# What to work on:
Render the lines below as a JSON list of strings, one string per line, leaving out any blank lines.

========================

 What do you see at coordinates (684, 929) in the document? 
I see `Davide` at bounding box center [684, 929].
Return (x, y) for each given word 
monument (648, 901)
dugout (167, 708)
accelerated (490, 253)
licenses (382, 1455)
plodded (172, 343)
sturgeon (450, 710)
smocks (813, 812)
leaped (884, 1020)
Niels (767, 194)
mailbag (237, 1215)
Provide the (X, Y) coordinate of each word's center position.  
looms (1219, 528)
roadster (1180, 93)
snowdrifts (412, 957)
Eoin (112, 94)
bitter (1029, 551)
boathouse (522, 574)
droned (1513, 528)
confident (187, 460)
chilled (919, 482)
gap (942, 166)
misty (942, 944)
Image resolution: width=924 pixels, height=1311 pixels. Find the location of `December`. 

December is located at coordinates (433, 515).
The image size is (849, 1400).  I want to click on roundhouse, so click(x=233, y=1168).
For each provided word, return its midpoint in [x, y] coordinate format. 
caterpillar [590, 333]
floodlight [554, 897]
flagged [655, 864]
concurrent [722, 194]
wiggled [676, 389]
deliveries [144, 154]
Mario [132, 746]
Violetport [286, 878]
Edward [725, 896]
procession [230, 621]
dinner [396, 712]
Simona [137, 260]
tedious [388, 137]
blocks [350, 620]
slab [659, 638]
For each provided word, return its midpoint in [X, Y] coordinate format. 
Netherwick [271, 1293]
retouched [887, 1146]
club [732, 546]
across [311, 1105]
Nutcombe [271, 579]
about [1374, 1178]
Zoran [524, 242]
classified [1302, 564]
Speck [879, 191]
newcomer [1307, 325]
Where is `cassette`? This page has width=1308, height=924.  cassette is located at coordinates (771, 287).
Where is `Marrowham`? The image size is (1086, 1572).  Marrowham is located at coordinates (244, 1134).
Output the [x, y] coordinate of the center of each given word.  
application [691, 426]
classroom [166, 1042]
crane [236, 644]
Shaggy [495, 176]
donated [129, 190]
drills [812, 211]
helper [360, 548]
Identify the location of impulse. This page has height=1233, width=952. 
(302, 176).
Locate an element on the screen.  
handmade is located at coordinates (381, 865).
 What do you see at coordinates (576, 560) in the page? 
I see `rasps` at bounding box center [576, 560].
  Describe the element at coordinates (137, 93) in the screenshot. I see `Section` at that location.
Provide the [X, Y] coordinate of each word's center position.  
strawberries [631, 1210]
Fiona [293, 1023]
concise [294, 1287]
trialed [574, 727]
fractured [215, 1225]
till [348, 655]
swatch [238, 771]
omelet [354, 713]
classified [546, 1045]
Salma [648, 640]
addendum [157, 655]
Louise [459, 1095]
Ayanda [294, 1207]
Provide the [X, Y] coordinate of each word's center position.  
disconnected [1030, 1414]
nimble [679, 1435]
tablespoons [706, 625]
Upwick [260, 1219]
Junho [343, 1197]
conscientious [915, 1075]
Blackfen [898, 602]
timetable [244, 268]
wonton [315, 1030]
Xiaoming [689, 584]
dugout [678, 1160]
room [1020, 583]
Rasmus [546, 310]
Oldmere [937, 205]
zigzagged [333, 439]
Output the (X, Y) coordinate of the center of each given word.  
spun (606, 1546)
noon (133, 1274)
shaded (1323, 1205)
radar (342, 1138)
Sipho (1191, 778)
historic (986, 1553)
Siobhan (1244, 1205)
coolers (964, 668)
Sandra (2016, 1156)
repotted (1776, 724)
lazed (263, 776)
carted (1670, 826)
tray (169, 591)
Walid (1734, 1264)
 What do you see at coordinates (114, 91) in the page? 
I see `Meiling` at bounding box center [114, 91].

========================

# Written solution:
[
  " What do you see at coordinates (684, 929) in the document? ",
  "I see `Davide` at bounding box center [684, 929].",
  "Return (x, y) for each given word ",
  "monument (648, 901)",
  "dugout (167, 708)",
  "accelerated (490, 253)",
  "licenses (382, 1455)",
  "plodded (172, 343)",
  "sturgeon (450, 710)",
  "smocks (813, 812)",
  "leaped (884, 1020)",
  "Niels (767, 194)",
  "mailbag (237, 1215)",
  "Provide the (X, Y) coordinate of each word's center position.  ",
  "looms (1219, 528)",
  "roadster (1180, 93)",
  "snowdrifts (412, 957)",
  "Eoin (112, 94)",
  "bitter (1029, 551)",
  "boathouse (522, 574)",
  "droned (1513, 528)",
  "confident (187, 460)",
  "chilled (919, 482)",
  "gap (942, 166)",
  "misty (942, 944)",
  "Image resolution: width=924 pixels, height=1311 pixels. Find the location of `December`. ",
  "December is located at coordinates (433, 515).",
  "The image size is (849, 1400).  I want to click on roundhouse, so click(x=233, y=1168).",
  "For each provided word, return its midpoint in [x, y] coordinate format. ",
  "caterpillar [590, 333]",
  "floodlight [554, 897]",
  "flagged [655, 864]",
  "concurrent [722, 194]",
  "wiggled [676, 389]",
  "deliveries [144, 154]",
  "Mario [132, 746]",
  "Violetport [286, 878]",
  "Edward [725, 896]",
  "procession [230, 621]",
  "dinner [396, 712]",
  "Simona [137, 260]",
  "tedious [388, 137]",
  "blocks [350, 620]",
  "slab [659, 638]",
  "For each provided word, return its midpoint in [X, Y] coordinate format. ",
  "Netherwick [271, 1293]",
  "retouched [887, 1146]",
  "club [732, 546]",
  "across [311, 1105]",
  "Nutcombe [271, 579]",
  "about [1374, 1178]",
  "Zoran [524, 242]",
  "classified [1302, 564]",
  "Speck [879, 191]",
  "newcomer [1307, 325]",
  "Where is `cassette`? This page has width=1308, height=924.  cassette is located at coordinates (771, 287).",
  "Where is `Marrowham`? The image size is (1086, 1572).  Marrowham is located at coordinates (244, 1134).",
  "Output the [x, y] coordinate of the center of each given word.  ",
  "application [691, 426]",
  "classroom [166, 1042]",
  "crane [236, 644]",
  "Shaggy [495, 176]",
  "donated [129, 190]",
  "drills [812, 211]",
  "helper [360, 548]",
  "Identify the location of impulse. This page has height=1233, width=952. ",
  "(302, 176).",
  "Locate an element on the screen.  ",
  "handmade is located at coordinates (381, 865).",
  " What do you see at coordinates (576, 560) in the page? ",
  "I see `rasps` at bounding box center [576, 560].",
  "  Describe the element at coordinates (137, 93) in the screenshot. I see `Section` at that location.",
  "Provide the [X, Y] coordinate of each word's center position.  ",
  "strawberries [631, 1210]",
  "Fiona [293, 1023]",
  "concise [294, 1287]",
  "trialed [574, 727]",
  "fractured [215, 1225]",
  "till [348, 655]",
  "swatch [238, 771]",
  "omelet [354, 713]",
  "classified [546, 1045]",
  "Salma [648, 640]",
  "addendum [157, 655]",
  "Louise [459, 1095]",
  "Ayanda [294, 1207]",
  "Provide the [X, Y] coordinate of each word's center position.  ",
  "disconnected [1030, 1414]",
  "nimble [679, 1435]",
  "tablespoons [706, 625]",
  "Upwick [260, 1219]",
  "Junho [343, 1197]",
  "conscientious [915, 1075]",
  "Blackfen [898, 602]",
  "timetable [244, 268]",
  "wonton [315, 1030]",
  "Xiaoming [689, 584]",
  "dugout [678, 1160]",
  "room [1020, 583]",
  "Rasmus [546, 310]",
  "Oldmere [937, 205]",
  "zigzagged [333, 439]",
  "Output the (X, Y) coordinate of the center of each given word.  ",
  "spun (606, 1546)",
  "noon (133, 1274)",
  "shaded (1323, 1205)",
  "radar (342, 1138)",
  "Sipho (1191, 778)",
  "historic (986, 1553)",
  "Siobhan (1244, 1205)",
  "coolers (964, 668)",
  "Sandra (2016, 1156)",
  "repotted (1776, 724)",
  "lazed (263, 776)",
  "carted (1670, 826)",
  "tray (169, 591)",
  "Walid (1734, 1264)",
  " What do you see at coordinates (114, 91) in the page? ",
  "I see `Meiling` at bounding box center [114, 91]."
]